## TASK OBJECTIVE
Copy each line below exactly and leave the pictures out.

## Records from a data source
>>

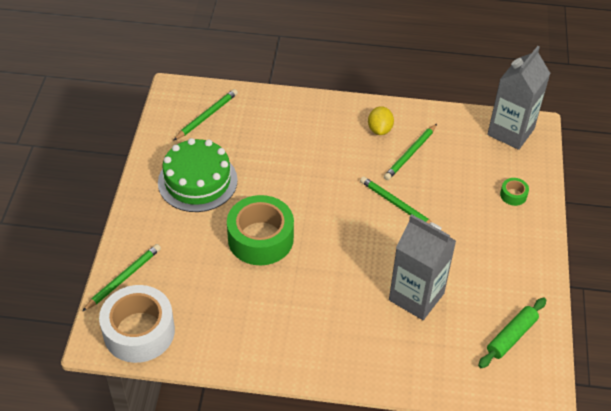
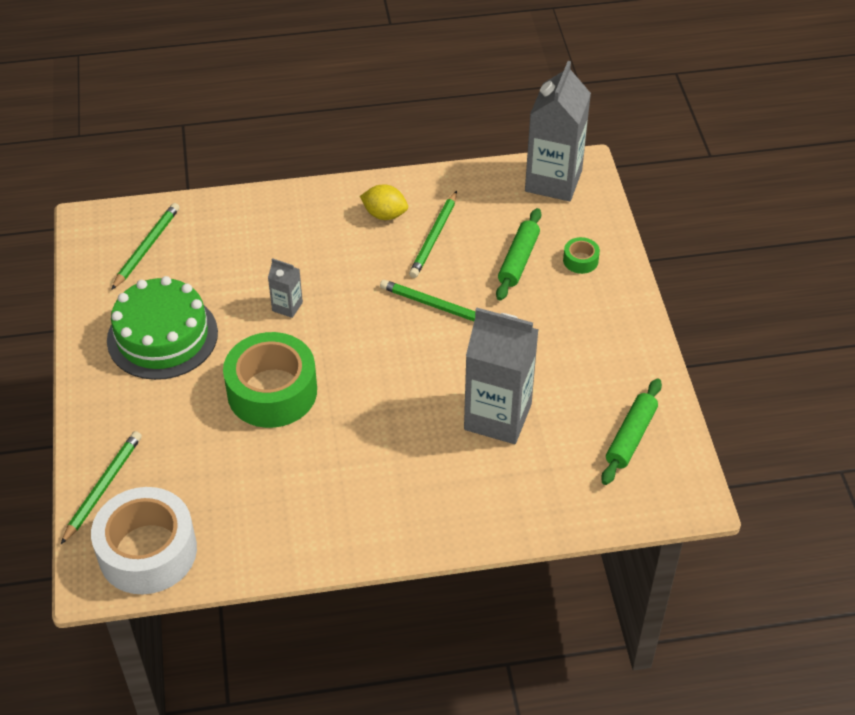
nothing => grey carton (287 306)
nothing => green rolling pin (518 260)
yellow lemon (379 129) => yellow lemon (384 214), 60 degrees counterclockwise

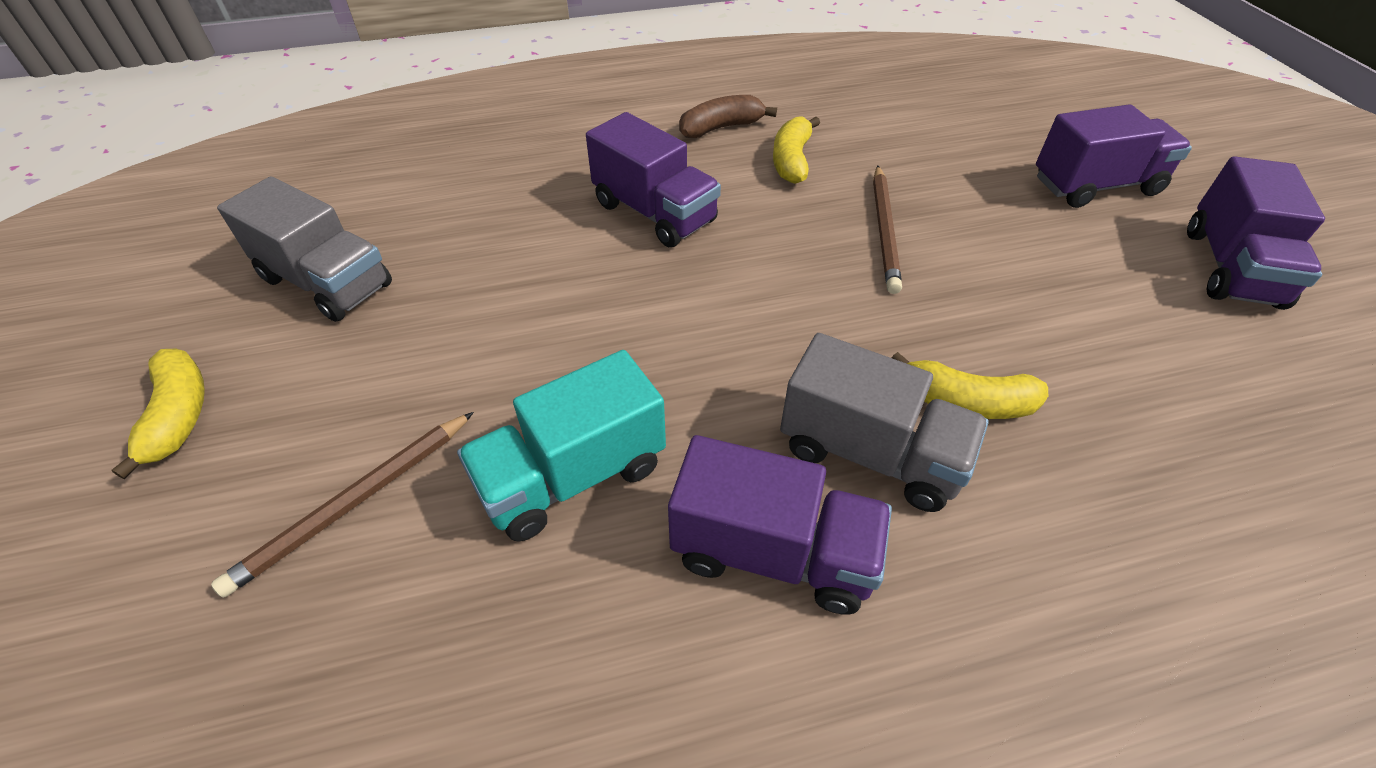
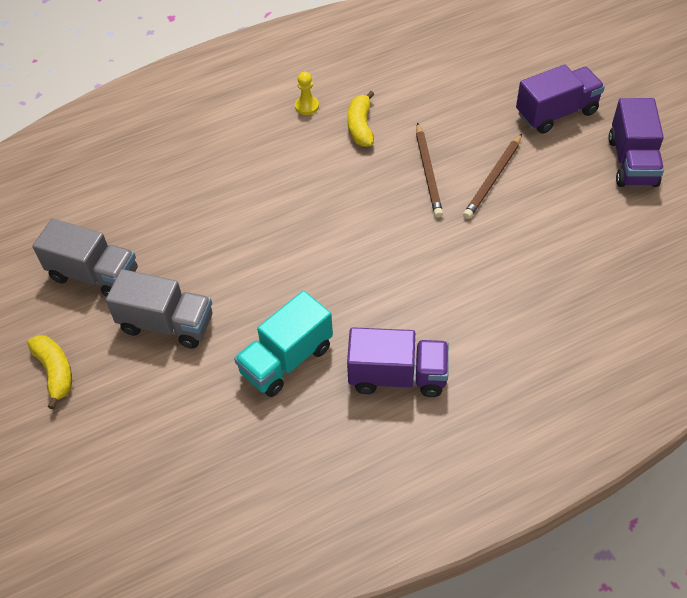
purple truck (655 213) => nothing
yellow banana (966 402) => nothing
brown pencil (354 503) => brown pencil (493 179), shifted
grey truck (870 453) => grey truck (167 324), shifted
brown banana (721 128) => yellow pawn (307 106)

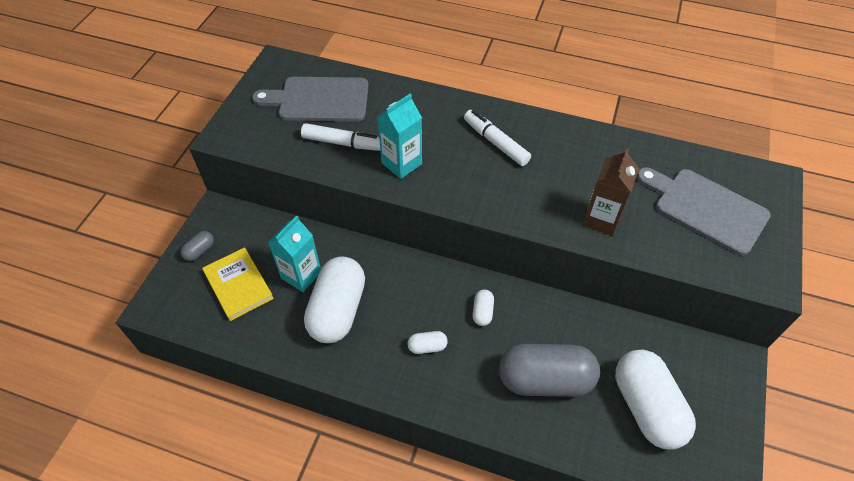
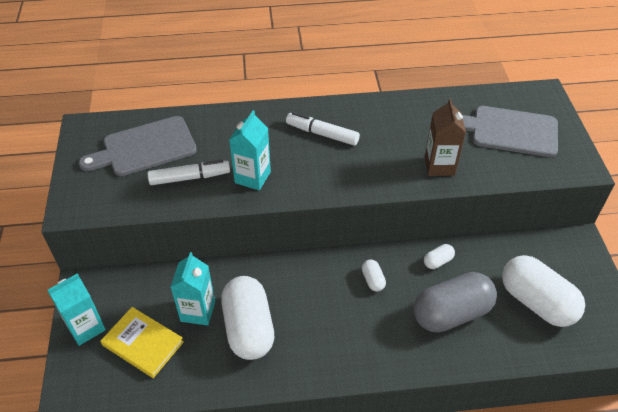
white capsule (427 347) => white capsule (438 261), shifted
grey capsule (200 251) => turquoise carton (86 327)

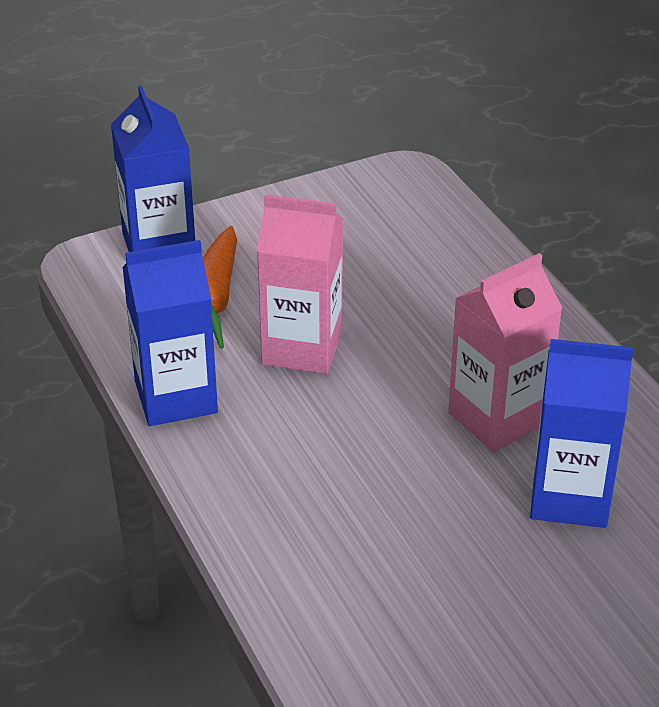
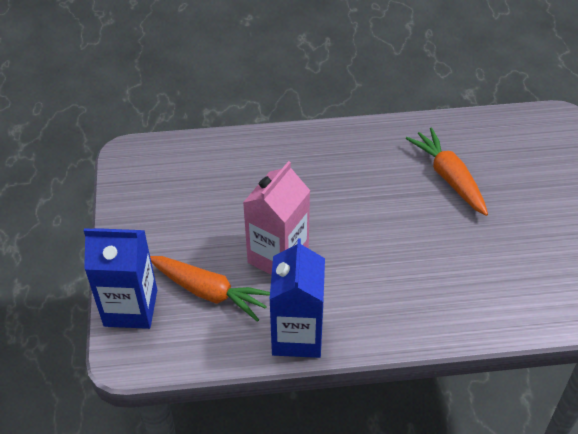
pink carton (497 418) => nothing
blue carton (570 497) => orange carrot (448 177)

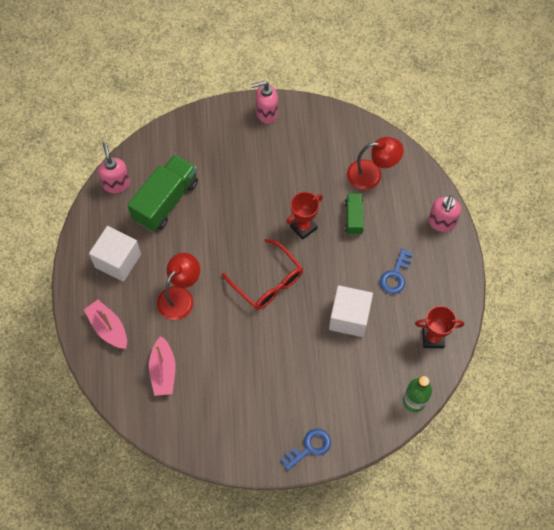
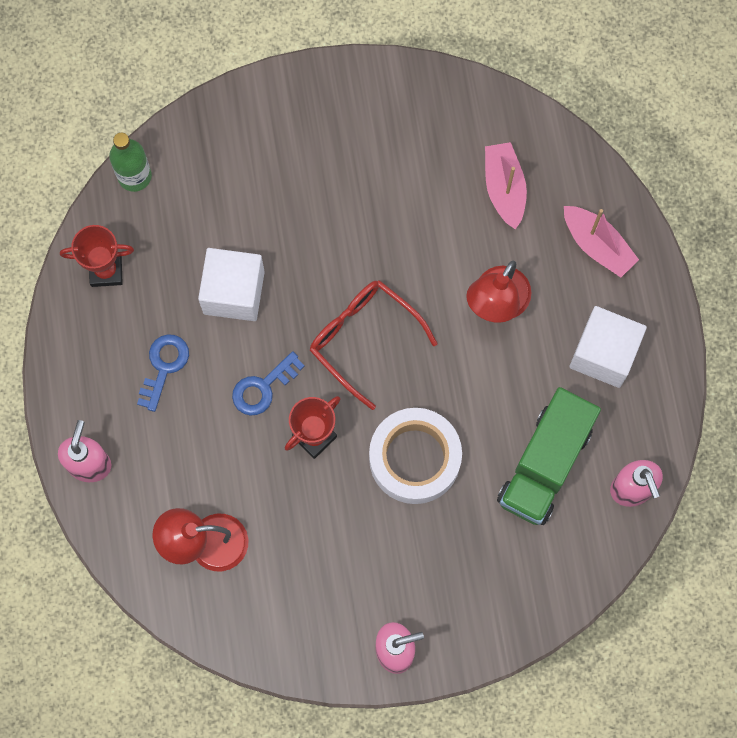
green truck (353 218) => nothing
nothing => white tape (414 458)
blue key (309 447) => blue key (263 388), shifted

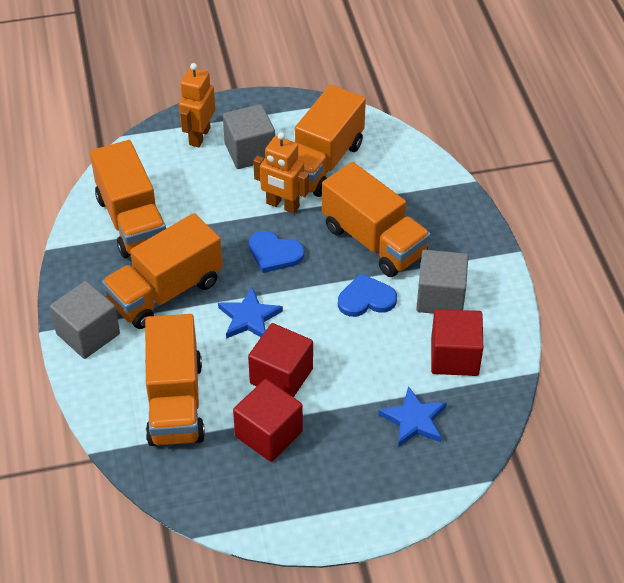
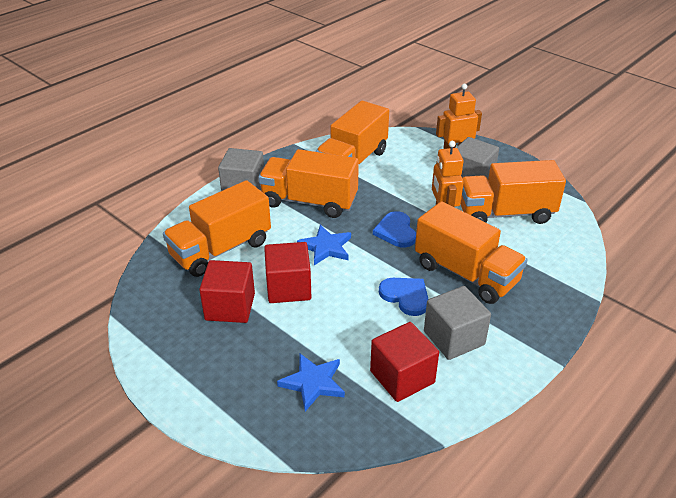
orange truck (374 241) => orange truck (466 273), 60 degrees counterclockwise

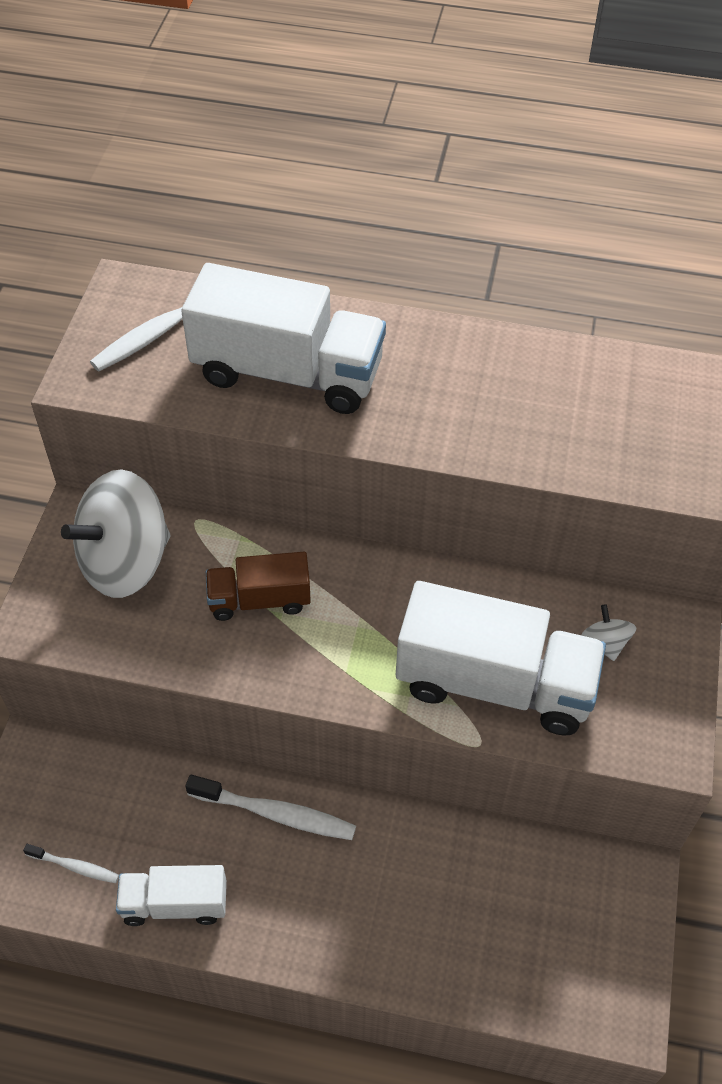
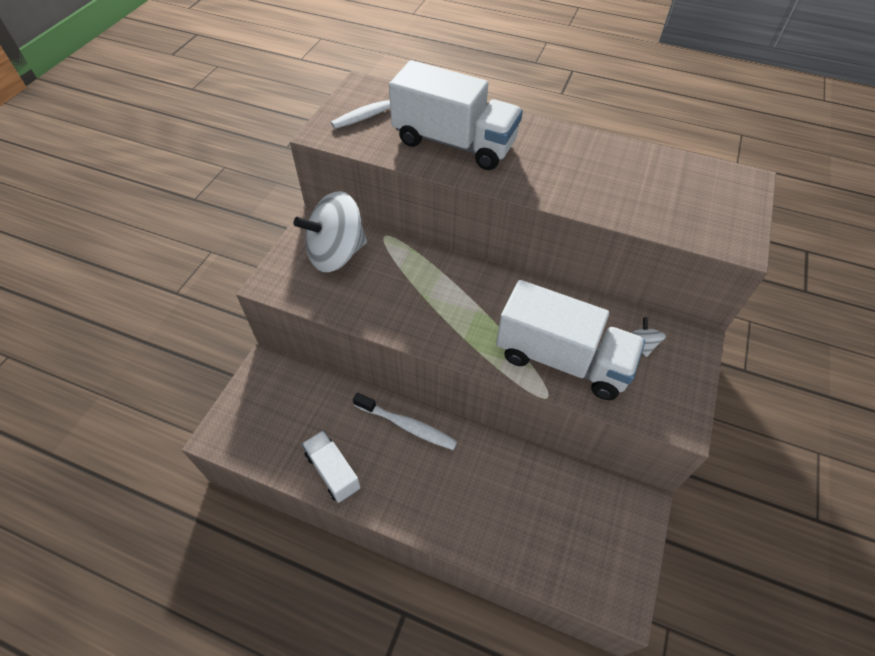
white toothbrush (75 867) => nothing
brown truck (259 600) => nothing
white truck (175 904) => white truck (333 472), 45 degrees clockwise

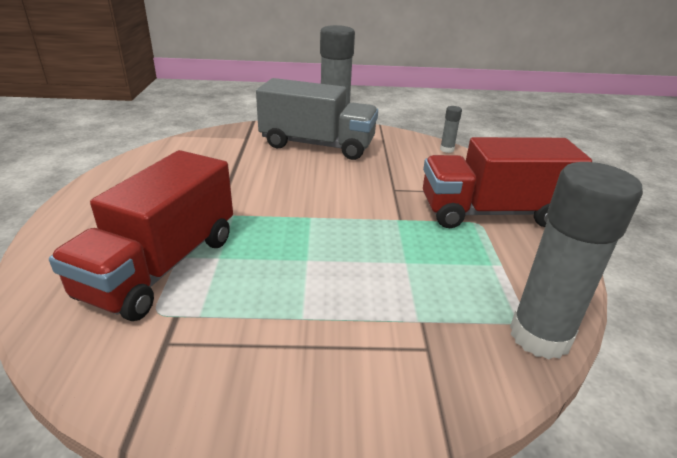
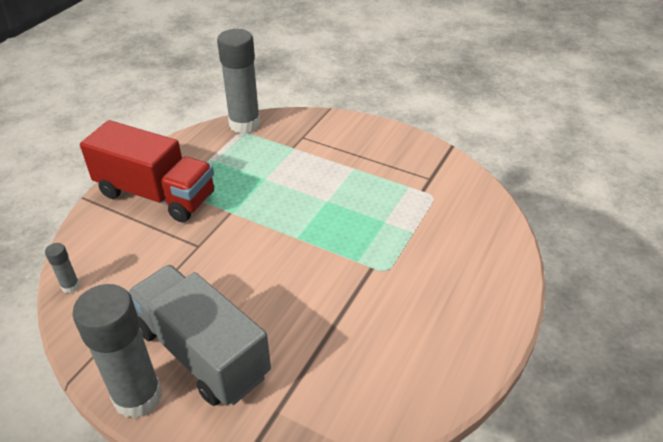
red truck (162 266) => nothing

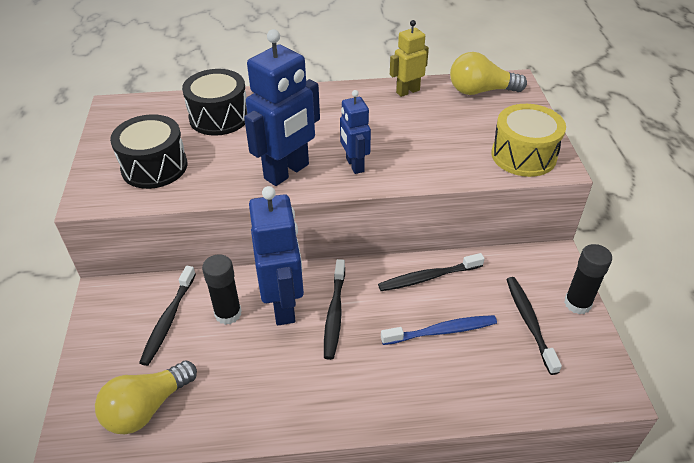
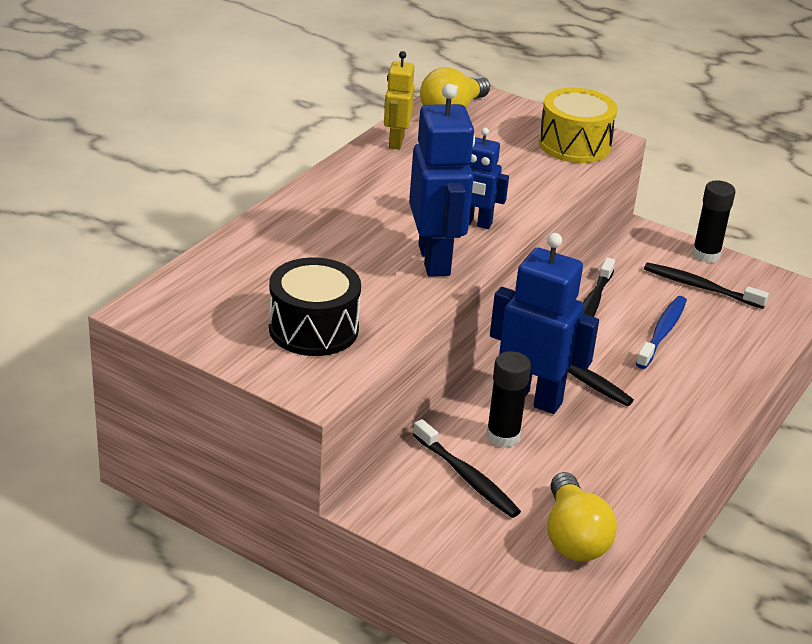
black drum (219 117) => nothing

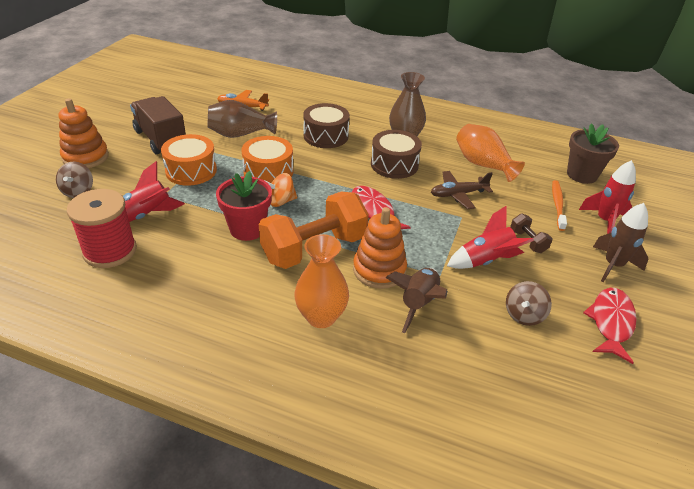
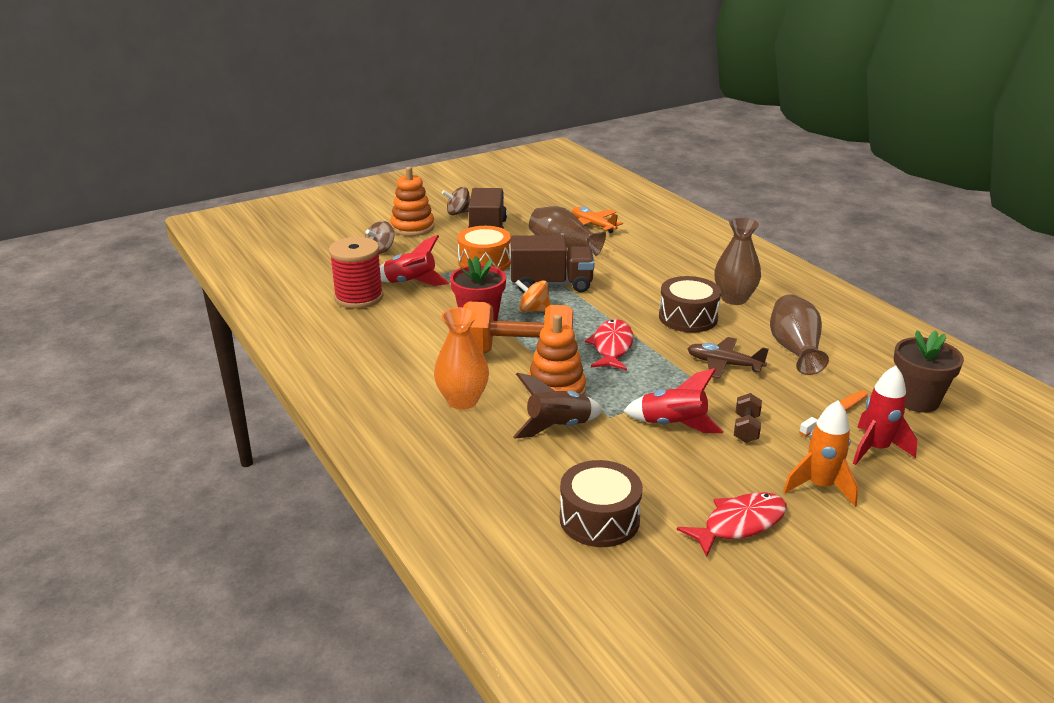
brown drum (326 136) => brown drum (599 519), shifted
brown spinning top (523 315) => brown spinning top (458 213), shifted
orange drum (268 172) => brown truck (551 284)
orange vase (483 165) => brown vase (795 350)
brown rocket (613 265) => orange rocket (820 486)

<<

## ANSWER
nothing => grey carton (287 306)
nothing => green rolling pin (518 260)
yellow lemon (379 129) => yellow lemon (384 214), 60 degrees counterclockwise

purple truck (655 213) => nothing
yellow banana (966 402) => nothing
brown pencil (354 503) => brown pencil (493 179), shifted
grey truck (870 453) => grey truck (167 324), shifted
brown banana (721 128) => yellow pawn (307 106)

white capsule (427 347) => white capsule (438 261), shifted
grey capsule (200 251) => turquoise carton (86 327)

pink carton (497 418) => nothing
blue carton (570 497) => orange carrot (448 177)

green truck (353 218) => nothing
nothing => white tape (414 458)
blue key (309 447) => blue key (263 388), shifted

orange truck (374 241) => orange truck (466 273), 60 degrees counterclockwise

white toothbrush (75 867) => nothing
brown truck (259 600) => nothing
white truck (175 904) => white truck (333 472), 45 degrees clockwise

red truck (162 266) => nothing

black drum (219 117) => nothing

brown drum (326 136) => brown drum (599 519), shifted
brown spinning top (523 315) => brown spinning top (458 213), shifted
orange drum (268 172) => brown truck (551 284)
orange vase (483 165) => brown vase (795 350)
brown rocket (613 265) => orange rocket (820 486)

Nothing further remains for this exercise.